(Items from a data source)
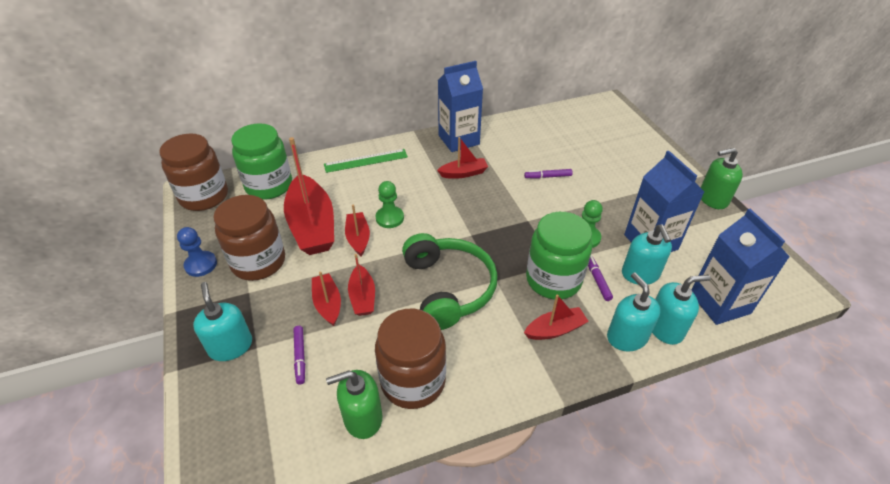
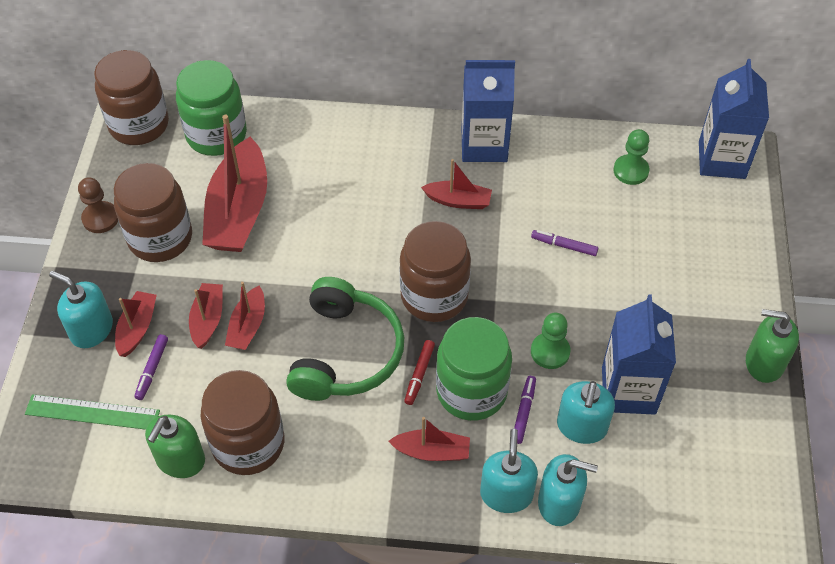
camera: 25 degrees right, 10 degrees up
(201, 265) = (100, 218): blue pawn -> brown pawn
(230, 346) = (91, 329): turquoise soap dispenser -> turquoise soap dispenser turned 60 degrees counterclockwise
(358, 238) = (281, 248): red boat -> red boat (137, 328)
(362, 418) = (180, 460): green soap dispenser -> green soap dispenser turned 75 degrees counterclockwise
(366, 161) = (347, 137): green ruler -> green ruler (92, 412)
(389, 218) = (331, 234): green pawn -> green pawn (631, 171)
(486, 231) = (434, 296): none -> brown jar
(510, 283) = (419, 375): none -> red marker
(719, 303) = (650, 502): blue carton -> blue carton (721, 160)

...

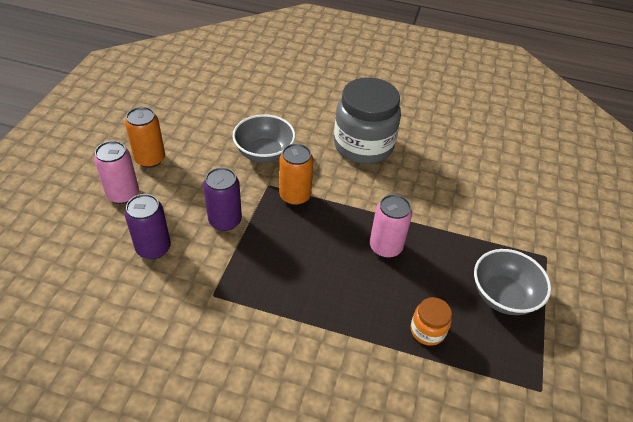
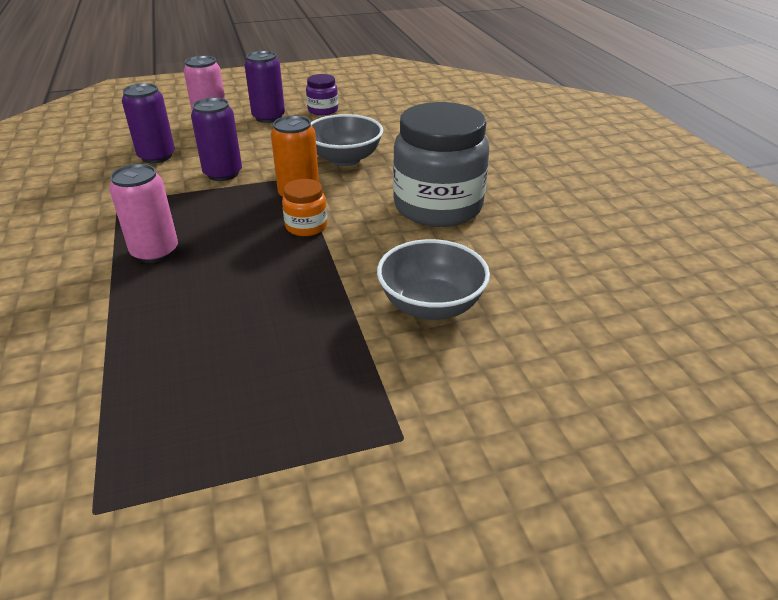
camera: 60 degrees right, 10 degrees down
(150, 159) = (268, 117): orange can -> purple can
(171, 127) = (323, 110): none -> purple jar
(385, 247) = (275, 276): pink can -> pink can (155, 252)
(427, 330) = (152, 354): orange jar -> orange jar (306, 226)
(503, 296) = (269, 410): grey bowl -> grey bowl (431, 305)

Problem details
From the data above, reproduce word for word the lines running from the line with "(510, 283) = (419, 375): none -> red marker" to the line with "(719, 303) = (650, 502): blue", ends included.

Reply to the exercise
(510, 283) = (419, 375): none -> red marker
(719, 303) = (650, 502): blue carton -> blue carton (721, 160)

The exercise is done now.